SUPPLIED INFORMATION.
____________________
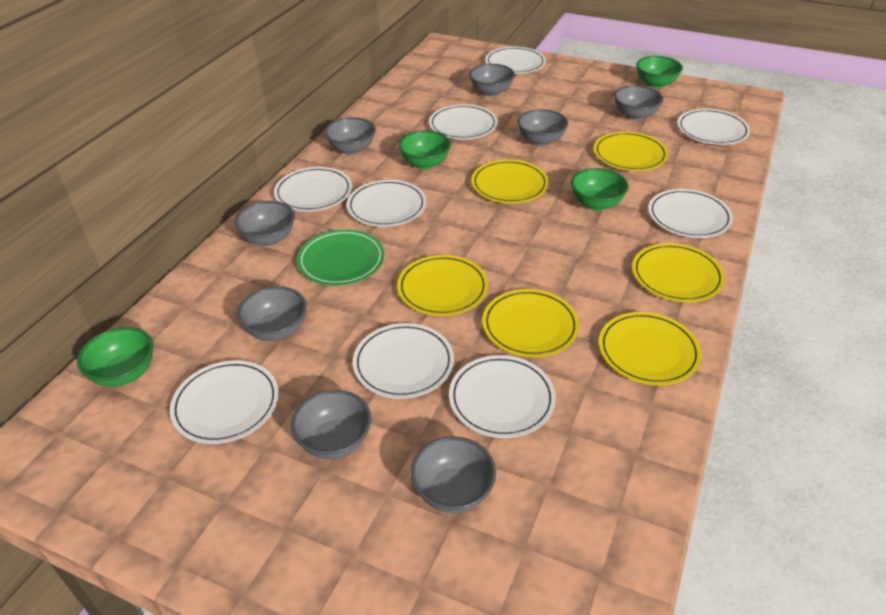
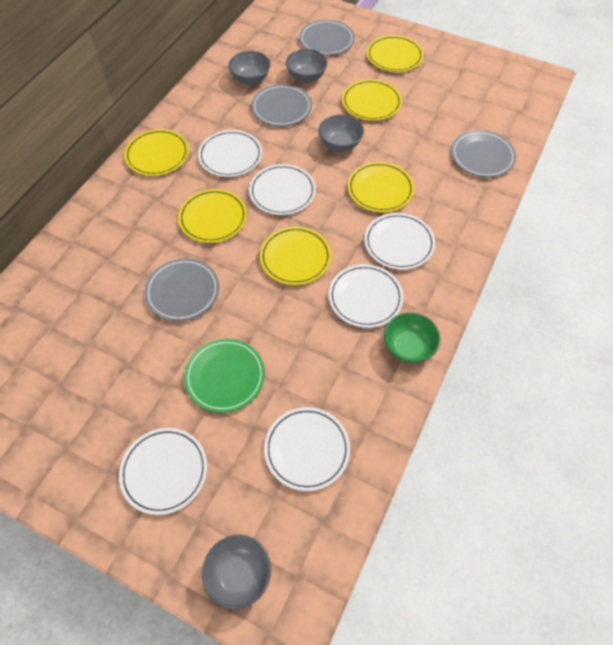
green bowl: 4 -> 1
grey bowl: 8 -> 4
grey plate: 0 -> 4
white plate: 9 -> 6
____________________
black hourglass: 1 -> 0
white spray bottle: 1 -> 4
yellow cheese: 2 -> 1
____________________
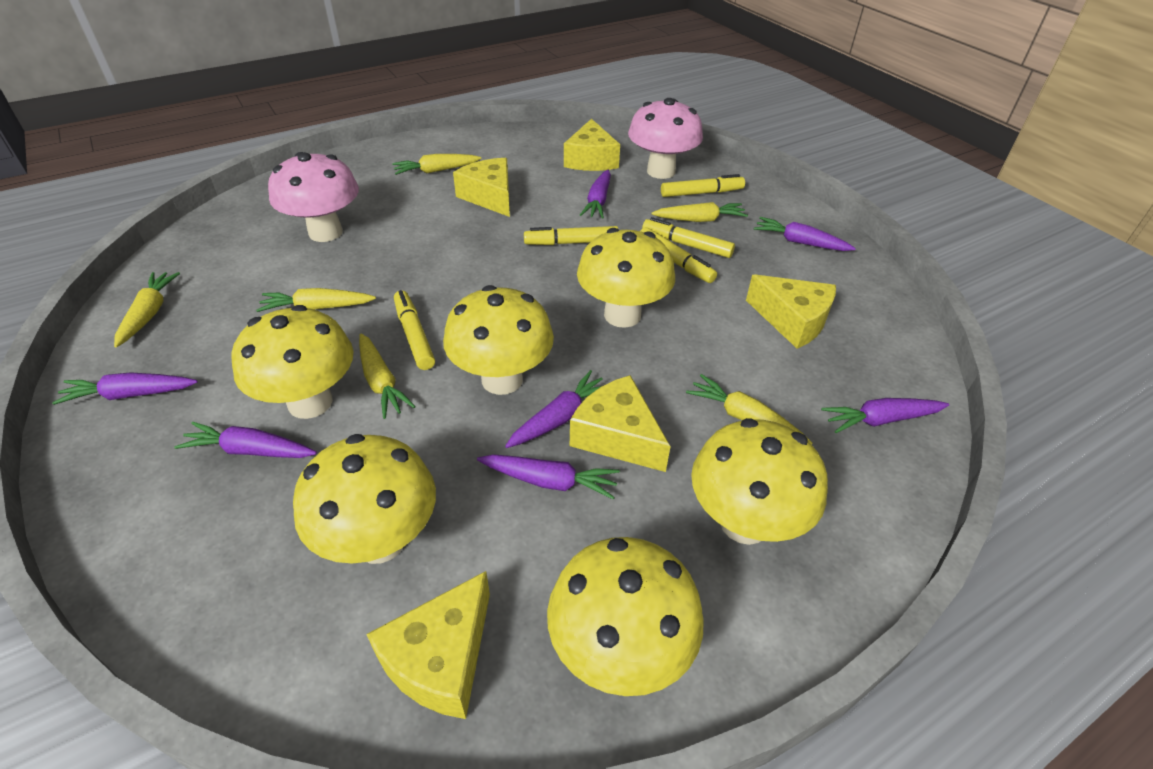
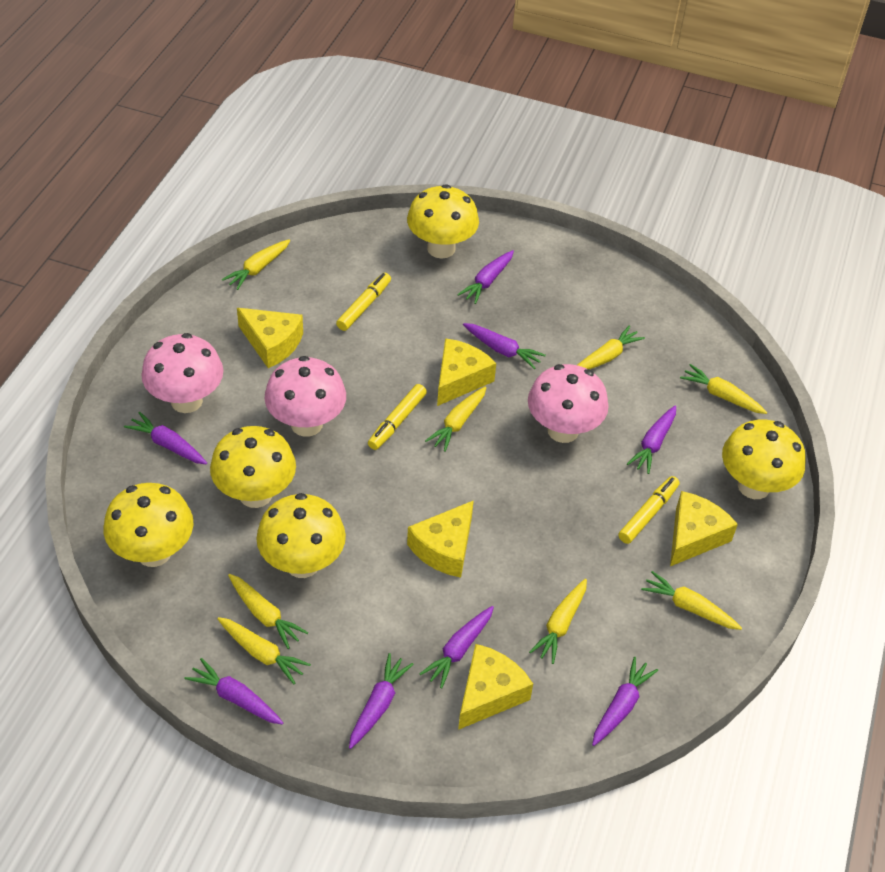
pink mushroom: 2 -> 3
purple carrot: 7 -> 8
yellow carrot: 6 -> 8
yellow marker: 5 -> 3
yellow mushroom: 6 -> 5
____________________
TASK INSTRUCTIONS. Extract the lines of the preceding material that run from the line with "green bowl: 4 -> 1" through the line with "white plate: 9 -> 6", inclusive, reproducing them exactly and adding nothing.

TASK ANSWER.
green bowl: 4 -> 1
grey bowl: 8 -> 4
grey plate: 0 -> 4
white plate: 9 -> 6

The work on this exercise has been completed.